*** Opening Data section ***
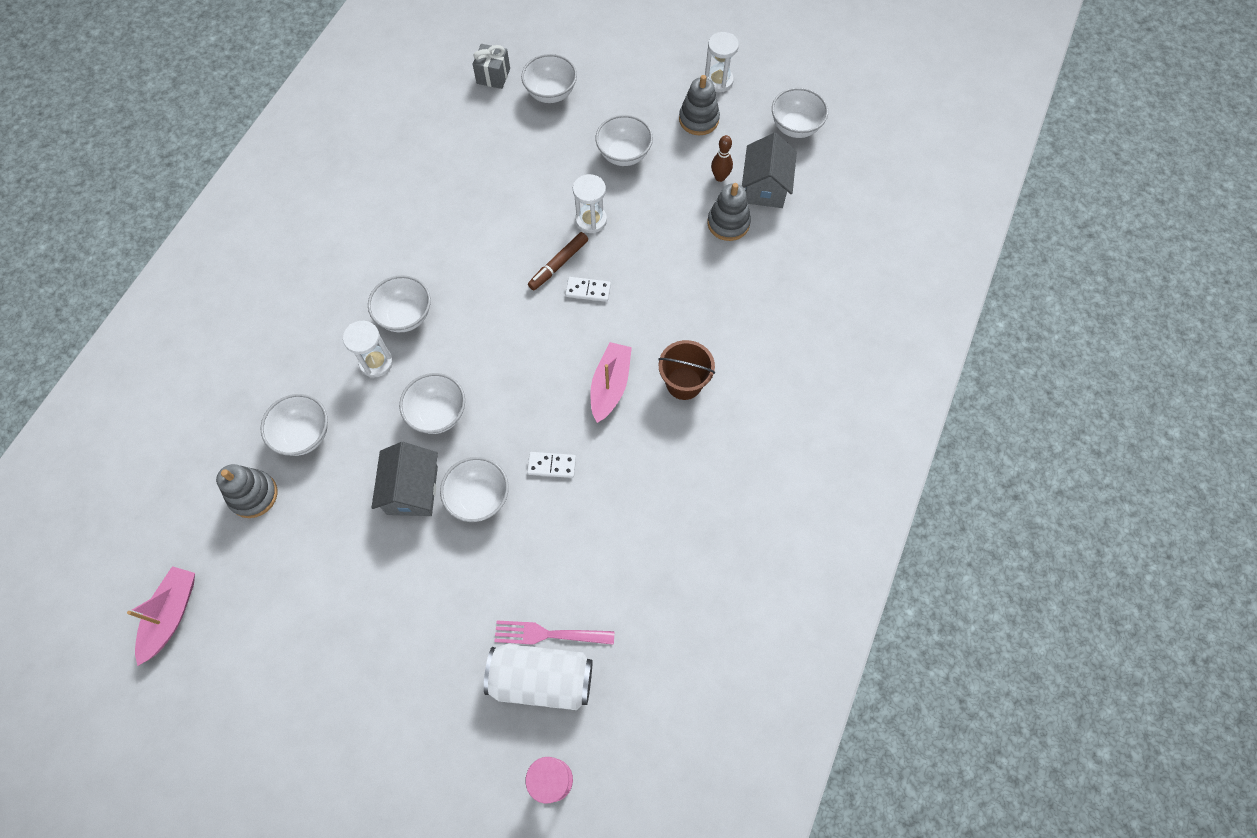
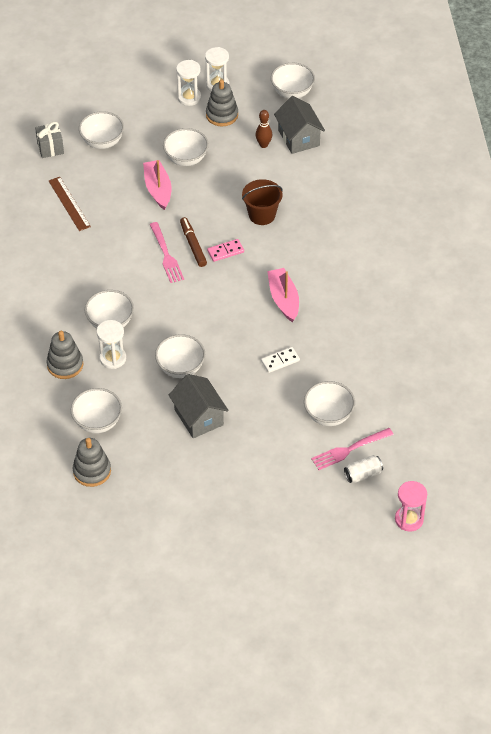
camera: 30 degrees left, 15 degrees down
pink boat [127,566,195,666] -> pink boat moved to [143,160,171,210]
white bowl [440,457,509,522] -> white bowl moved to [304,381,355,426]
white can [484,644,593,710] -> white can [344,455,383,483], size x0.50
brown marker [528,232,588,290] -> brown marker turned 150 degrees clockwise [180,217,207,267]
white domino [565,277,611,302] -> pink domino [207,239,244,262]
white hourglass [573,174,607,233] -> white hourglass moved to [176,60,201,106]
brown bucket [658,340,715,400] -> brown bucket moved to [242,179,283,225]
grey stacking toy [707,183,751,241] -> grey stacking toy moved to [46,331,83,379]
none -> brown ruler [49,177,91,231]
none -> pink fork [149,222,184,283]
*** Closing Data section ***
» **What to work on**: Please give back exactly the lines of the listing above that run from the one containing "pink boat [127,566,195,666]" through the one containing "grey stacking toy [707,183,751,241]", and only those.

» **Task result**:
pink boat [127,566,195,666] -> pink boat moved to [143,160,171,210]
white bowl [440,457,509,522] -> white bowl moved to [304,381,355,426]
white can [484,644,593,710] -> white can [344,455,383,483], size x0.50
brown marker [528,232,588,290] -> brown marker turned 150 degrees clockwise [180,217,207,267]
white domino [565,277,611,302] -> pink domino [207,239,244,262]
white hourglass [573,174,607,233] -> white hourglass moved to [176,60,201,106]
brown bucket [658,340,715,400] -> brown bucket moved to [242,179,283,225]
grey stacking toy [707,183,751,241] -> grey stacking toy moved to [46,331,83,379]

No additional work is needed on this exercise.